Stored data entries
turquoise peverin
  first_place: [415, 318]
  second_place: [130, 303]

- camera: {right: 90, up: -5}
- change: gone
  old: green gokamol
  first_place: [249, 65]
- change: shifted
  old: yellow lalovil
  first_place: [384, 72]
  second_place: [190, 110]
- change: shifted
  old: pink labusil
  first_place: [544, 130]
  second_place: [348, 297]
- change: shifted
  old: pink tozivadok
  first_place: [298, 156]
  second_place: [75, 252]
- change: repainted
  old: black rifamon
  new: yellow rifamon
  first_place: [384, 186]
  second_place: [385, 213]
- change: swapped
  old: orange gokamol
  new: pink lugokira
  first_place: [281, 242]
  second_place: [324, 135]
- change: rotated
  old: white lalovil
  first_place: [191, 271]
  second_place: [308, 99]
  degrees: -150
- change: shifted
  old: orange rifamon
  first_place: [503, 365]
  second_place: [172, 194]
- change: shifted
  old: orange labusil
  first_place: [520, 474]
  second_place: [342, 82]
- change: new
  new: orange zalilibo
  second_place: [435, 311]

**Task to complete:** Please return every line of the records above that contains the word "gokamol".

**Task result:**
  old: green gokamol
  old: orange gokamol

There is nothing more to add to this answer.